• Exercise directions
Only one thing is required: the number of lines in the entries below that contain "grey".

▼▼▼

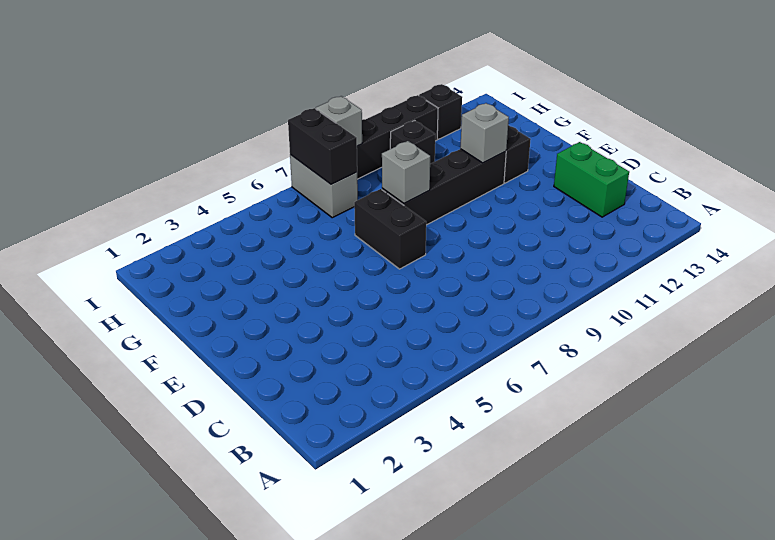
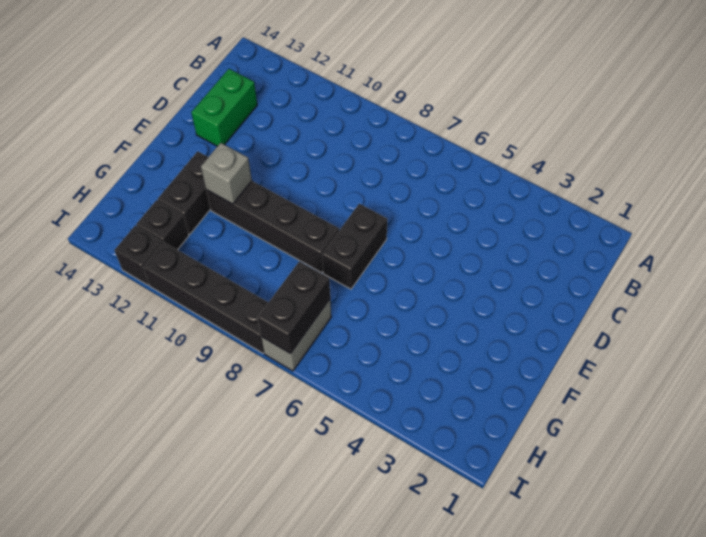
grey brick F8 level 2 -> none
black brick H10 level 1 -> black brick H12 level 1
grey brick I8 level 2 -> none

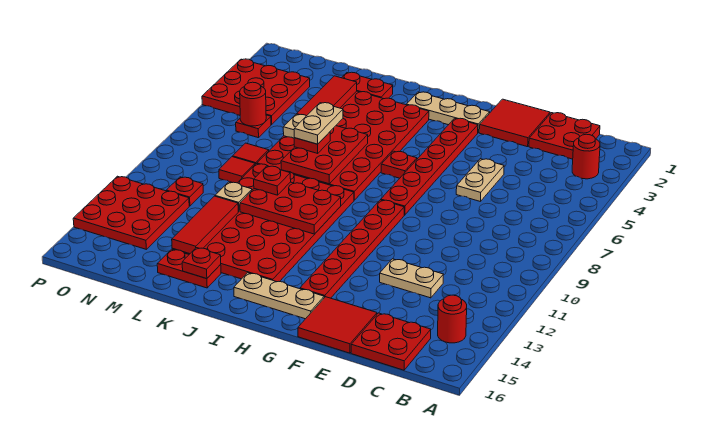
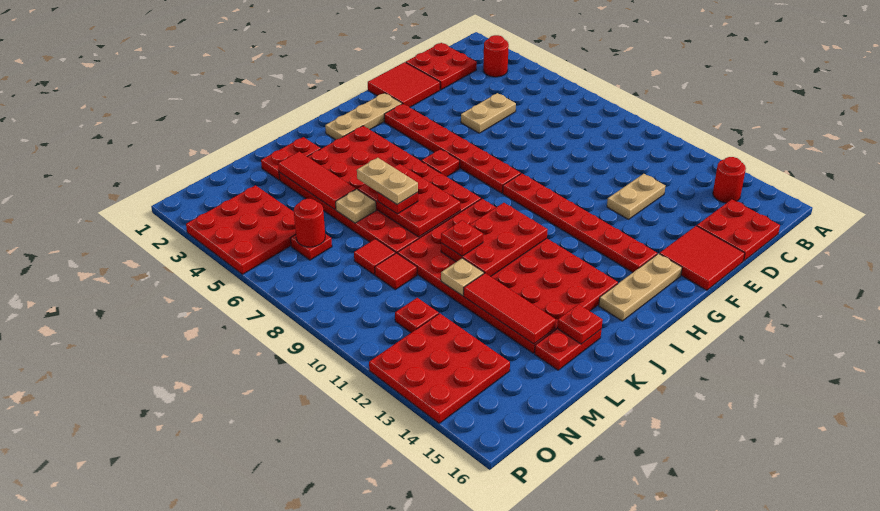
tan plate E5:E6 level 1 -> tan plate D5:E5 level 1

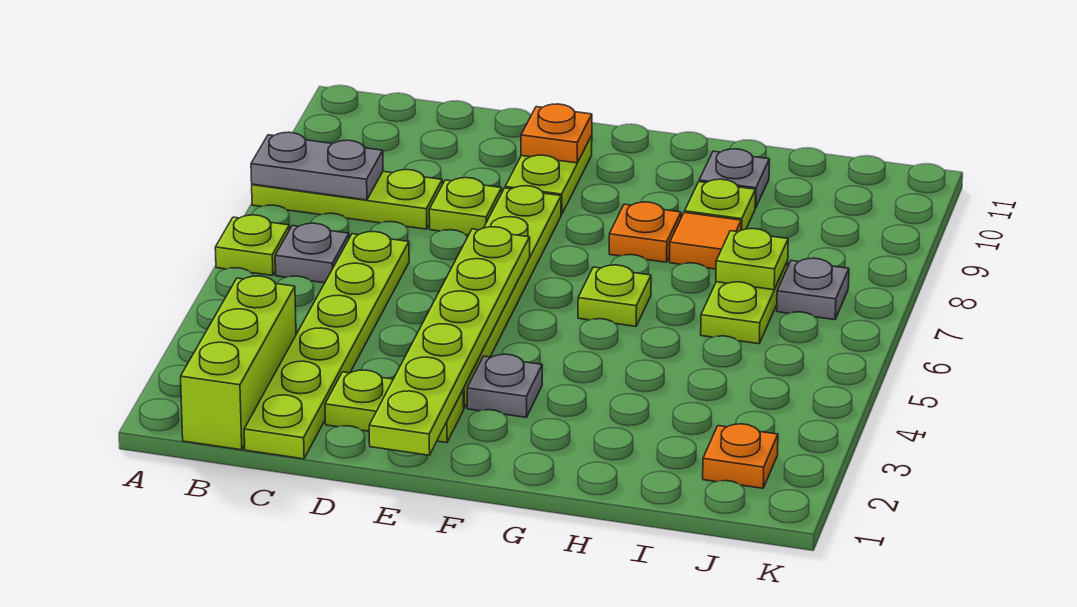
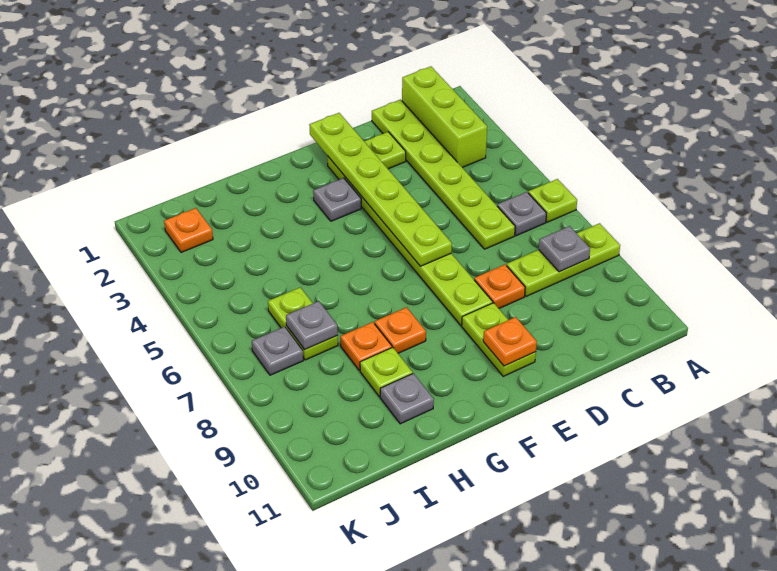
grey plate A8:B8 level 2 -> grey plate B8 level 2
lime plate D8 level 1 -> orange plate D8 level 1
lime plate G6 level 1 -> none
orange tile H8 level 1 -> orange plate H8 level 1
lime plate I7 level 2 -> grey plate I7 level 2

▲▲▲

• Result for this exercise
4